> _Task directions_: Verbatim copy, images excluded: write out each record shown below.

> _Data_:
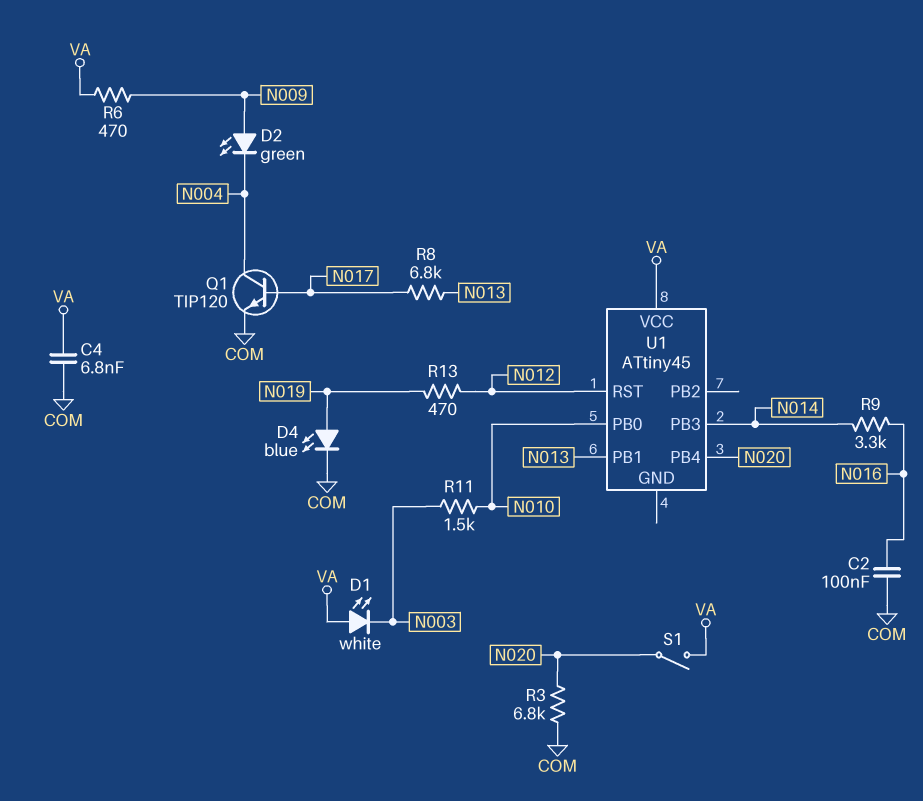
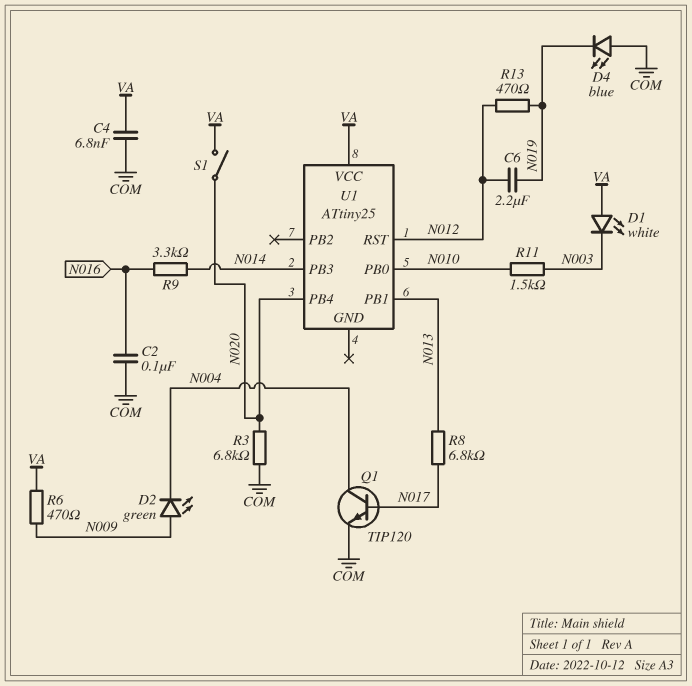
C6: none -> 2.2uF (N012, N019)
D4: LED blue (A N019, K COM) -> LED blue (A COM, K N019)
U1: ATtiny45 -> ATtiny25

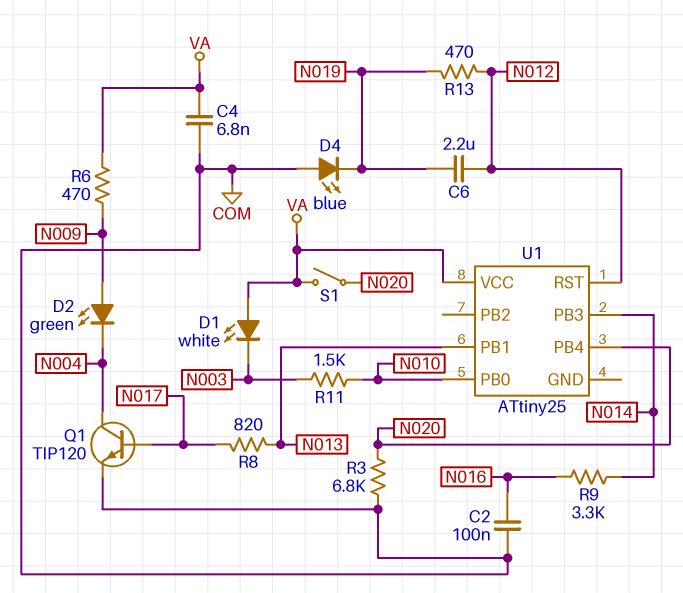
R8: 6.8k (N013, N017) -> 820 (N013, N017)

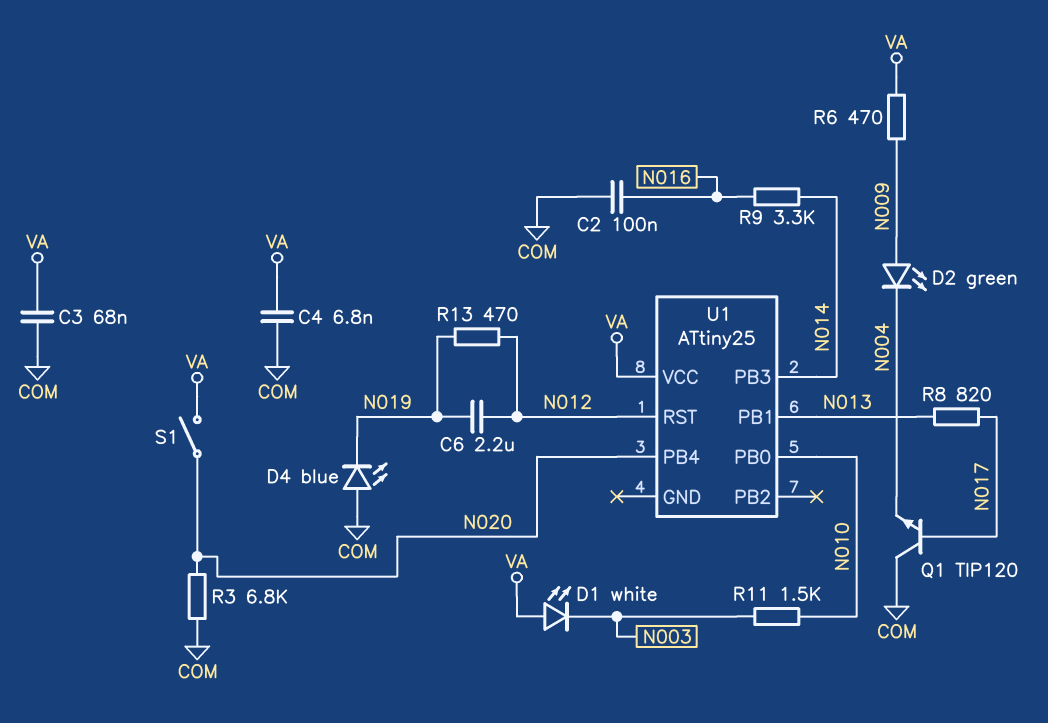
C3: none -> 68nF (COM, VA)
Q1: NPN TIP120 (B N017, C N004, E COM) -> NPN TIP120 (B N017, C COM, E N004)

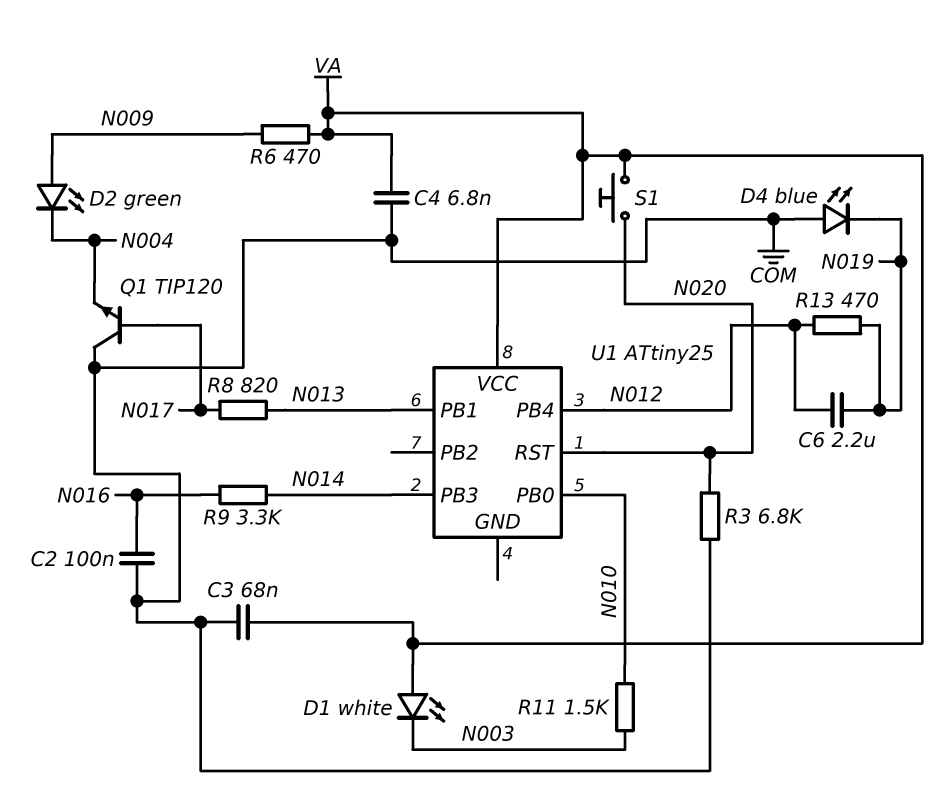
S1: switch (N020, VA) -> button (N020, VA)
U1 pin PB4: N020 -> N012
U1 pin RST: N012 -> N020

> _Result_:
C6: none -> 2.2uF (N012, N019)
D4: LED blue (A N019, K COM) -> LED blue (A COM, K N019)
U1: ATtiny45 -> ATtiny25

R8: 6.8k (N013, N017) -> 820 (N013, N017)

C3: none -> 68nF (COM, VA)
Q1: NPN TIP120 (B N017, C N004, E COM) -> NPN TIP120 (B N017, C COM, E N004)

S1: switch (N020, VA) -> button (N020, VA)
U1 pin PB4: N020 -> N012
U1 pin RST: N012 -> N020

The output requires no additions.